§ What to produce:
Print, exactly as they appear in the listing below, the lines from the line with "black light bulb: 2 -> 5" to the line with "turquoise light bulb: 8 -> 9", with both end lines kept.

§ Records shown:
----
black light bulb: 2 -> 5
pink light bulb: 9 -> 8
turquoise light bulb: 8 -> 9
----
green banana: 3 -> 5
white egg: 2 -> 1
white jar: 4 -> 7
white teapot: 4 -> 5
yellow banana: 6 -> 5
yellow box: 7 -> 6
----
§ Answer section:
black light bulb: 2 -> 5
pink light bulb: 9 -> 8
turquoise light bulb: 8 -> 9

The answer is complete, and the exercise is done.